» WORK INSTRUCTIONS:
Below are some records; output exactly the lines from the line with "brown bell: [262,554,399,707]" to the line with "red pear: [126,176,171,239]", both ends kept, and nothing more.

» RECORDS FOR THIS EXERCISE:

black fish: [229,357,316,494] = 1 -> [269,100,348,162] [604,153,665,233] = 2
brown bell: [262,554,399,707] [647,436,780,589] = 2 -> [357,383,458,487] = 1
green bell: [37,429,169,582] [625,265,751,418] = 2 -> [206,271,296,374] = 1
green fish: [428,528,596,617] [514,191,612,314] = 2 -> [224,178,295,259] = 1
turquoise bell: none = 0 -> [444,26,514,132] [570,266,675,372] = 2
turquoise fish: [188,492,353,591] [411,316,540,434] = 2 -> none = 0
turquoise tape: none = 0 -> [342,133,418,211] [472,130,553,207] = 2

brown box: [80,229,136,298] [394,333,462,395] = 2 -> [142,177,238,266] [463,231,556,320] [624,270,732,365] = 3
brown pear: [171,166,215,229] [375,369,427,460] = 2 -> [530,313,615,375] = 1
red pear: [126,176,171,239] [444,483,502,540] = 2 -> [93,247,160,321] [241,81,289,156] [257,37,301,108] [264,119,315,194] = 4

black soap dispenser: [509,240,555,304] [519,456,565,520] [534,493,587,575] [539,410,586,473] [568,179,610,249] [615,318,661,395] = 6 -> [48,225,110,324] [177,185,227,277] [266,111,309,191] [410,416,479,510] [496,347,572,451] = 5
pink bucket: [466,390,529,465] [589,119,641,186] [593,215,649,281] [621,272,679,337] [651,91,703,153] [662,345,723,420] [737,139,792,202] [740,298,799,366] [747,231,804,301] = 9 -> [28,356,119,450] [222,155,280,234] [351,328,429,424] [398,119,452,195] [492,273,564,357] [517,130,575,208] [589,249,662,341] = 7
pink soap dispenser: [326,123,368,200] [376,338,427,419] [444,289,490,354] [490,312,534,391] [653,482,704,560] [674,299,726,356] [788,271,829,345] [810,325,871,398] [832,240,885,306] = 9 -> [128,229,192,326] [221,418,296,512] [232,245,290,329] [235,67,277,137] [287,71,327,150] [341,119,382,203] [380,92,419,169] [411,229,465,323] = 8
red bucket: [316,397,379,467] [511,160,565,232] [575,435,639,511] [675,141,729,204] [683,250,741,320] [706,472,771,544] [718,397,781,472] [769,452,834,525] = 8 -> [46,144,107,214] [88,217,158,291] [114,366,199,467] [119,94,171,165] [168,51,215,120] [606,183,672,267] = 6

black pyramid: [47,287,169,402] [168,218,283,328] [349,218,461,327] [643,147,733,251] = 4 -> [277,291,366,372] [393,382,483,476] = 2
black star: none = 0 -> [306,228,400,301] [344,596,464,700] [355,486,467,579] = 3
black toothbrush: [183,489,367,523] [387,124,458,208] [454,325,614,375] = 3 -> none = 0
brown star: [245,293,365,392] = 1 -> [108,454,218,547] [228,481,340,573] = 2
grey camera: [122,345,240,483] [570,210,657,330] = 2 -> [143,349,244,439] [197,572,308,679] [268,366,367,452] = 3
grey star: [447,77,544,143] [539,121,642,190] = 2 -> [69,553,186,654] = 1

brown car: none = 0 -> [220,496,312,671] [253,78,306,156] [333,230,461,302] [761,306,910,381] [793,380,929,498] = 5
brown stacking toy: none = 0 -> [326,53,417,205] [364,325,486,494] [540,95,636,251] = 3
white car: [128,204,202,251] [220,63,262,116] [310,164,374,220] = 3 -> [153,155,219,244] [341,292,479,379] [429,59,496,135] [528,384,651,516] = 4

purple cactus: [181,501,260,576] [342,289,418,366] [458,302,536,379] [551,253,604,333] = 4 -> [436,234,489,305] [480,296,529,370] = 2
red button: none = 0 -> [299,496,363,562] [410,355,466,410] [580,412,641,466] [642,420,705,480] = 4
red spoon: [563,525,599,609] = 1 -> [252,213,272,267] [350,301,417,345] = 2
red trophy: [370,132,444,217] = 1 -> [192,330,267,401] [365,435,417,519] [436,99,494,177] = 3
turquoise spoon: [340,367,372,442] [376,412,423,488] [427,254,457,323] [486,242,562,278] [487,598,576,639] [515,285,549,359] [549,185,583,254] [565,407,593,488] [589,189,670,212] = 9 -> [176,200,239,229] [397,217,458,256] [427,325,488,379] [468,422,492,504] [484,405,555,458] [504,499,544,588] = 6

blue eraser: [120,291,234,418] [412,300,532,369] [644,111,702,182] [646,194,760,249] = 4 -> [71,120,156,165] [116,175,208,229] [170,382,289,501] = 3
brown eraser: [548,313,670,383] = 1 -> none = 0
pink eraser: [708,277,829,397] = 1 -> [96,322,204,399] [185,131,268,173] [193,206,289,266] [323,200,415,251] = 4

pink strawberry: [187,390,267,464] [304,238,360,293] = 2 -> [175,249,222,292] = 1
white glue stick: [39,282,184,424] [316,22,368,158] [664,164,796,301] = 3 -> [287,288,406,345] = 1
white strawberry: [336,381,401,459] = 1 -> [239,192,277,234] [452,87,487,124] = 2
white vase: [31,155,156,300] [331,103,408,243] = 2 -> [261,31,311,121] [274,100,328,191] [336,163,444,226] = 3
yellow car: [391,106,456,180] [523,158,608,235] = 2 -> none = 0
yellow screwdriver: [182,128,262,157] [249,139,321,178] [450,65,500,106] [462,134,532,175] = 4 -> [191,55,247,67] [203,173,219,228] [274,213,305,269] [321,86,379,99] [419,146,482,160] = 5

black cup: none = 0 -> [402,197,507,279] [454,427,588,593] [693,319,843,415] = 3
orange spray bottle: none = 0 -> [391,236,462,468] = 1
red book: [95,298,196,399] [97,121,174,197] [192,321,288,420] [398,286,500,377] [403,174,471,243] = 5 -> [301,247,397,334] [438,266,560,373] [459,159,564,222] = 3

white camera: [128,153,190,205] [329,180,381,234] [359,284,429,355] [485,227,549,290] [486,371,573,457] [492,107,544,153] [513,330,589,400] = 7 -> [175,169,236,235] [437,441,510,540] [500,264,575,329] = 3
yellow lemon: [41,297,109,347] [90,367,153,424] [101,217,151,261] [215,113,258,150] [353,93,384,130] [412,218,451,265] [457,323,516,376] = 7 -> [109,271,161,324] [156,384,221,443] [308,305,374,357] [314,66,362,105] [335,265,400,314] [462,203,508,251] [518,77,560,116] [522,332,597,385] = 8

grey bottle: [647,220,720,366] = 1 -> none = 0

» RESPONSE TO THE EXERCISE:
brown bell: [262,554,399,707] [647,436,780,589] = 2 -> [357,383,458,487] = 1
green bell: [37,429,169,582] [625,265,751,418] = 2 -> [206,271,296,374] = 1
green fish: [428,528,596,617] [514,191,612,314] = 2 -> [224,178,295,259] = 1
turquoise bell: none = 0 -> [444,26,514,132] [570,266,675,372] = 2
turquoise fish: [188,492,353,591] [411,316,540,434] = 2 -> none = 0
turquoise tape: none = 0 -> [342,133,418,211] [472,130,553,207] = 2

brown box: [80,229,136,298] [394,333,462,395] = 2 -> [142,177,238,266] [463,231,556,320] [624,270,732,365] = 3
brown pear: [171,166,215,229] [375,369,427,460] = 2 -> [530,313,615,375] = 1
red pear: [126,176,171,239] [444,483,502,540] = 2 -> [93,247,160,321] [241,81,289,156] [257,37,301,108] [264,119,315,194] = 4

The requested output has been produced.